## Activity
Every line of the listing below is to be repeated exactly; the pictures stay out.

--- Raw data Enclosed Below ---

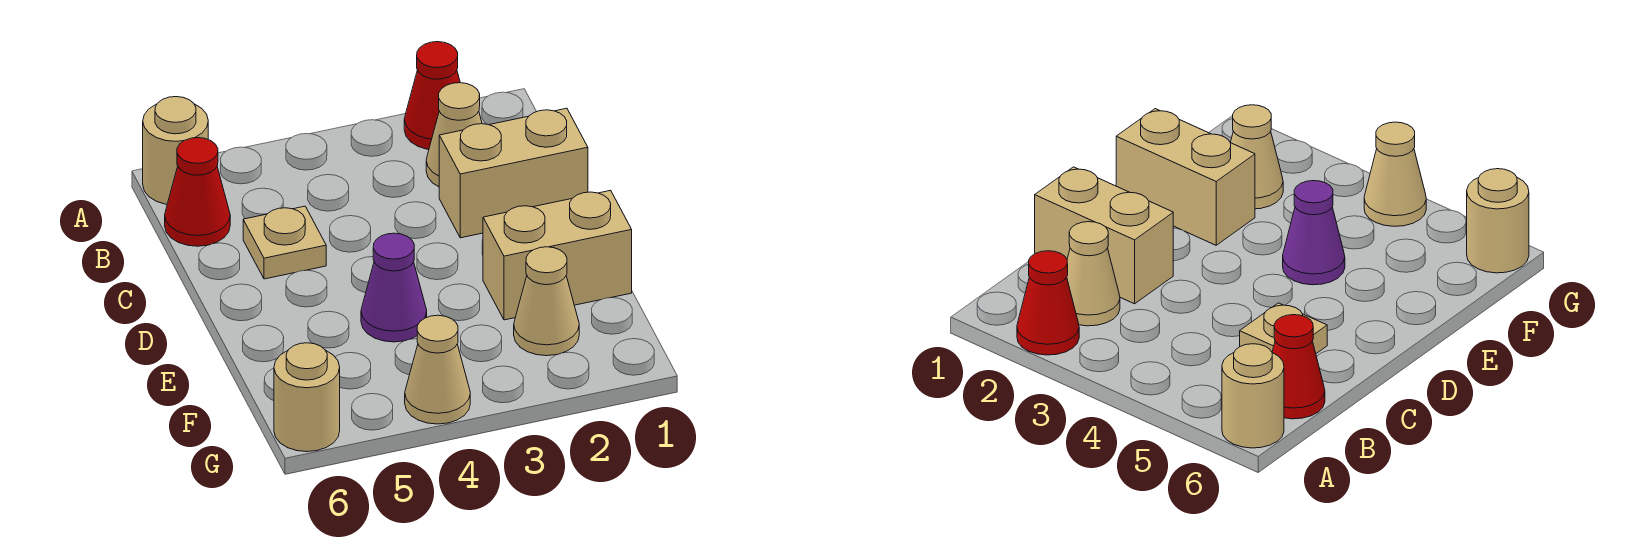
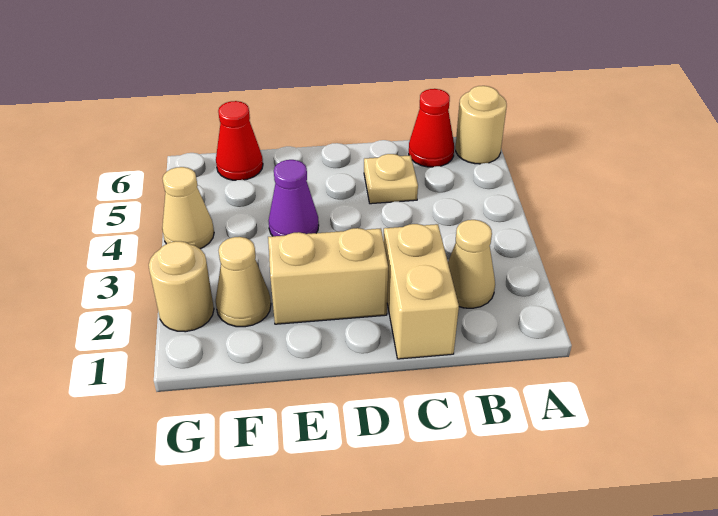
red cone A2 level 1 -> red cone F6 level 1
tan brick E1:E2 level 1 -> tan brick D2:E2 level 1
tan round brick G6 level 1 -> tan round brick G2 level 1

--- End of Enclosed Raw data ---

## Answer box
red cone A2 level 1 -> red cone F6 level 1
tan brick E1:E2 level 1 -> tan brick D2:E2 level 1
tan round brick G6 level 1 -> tan round brick G2 level 1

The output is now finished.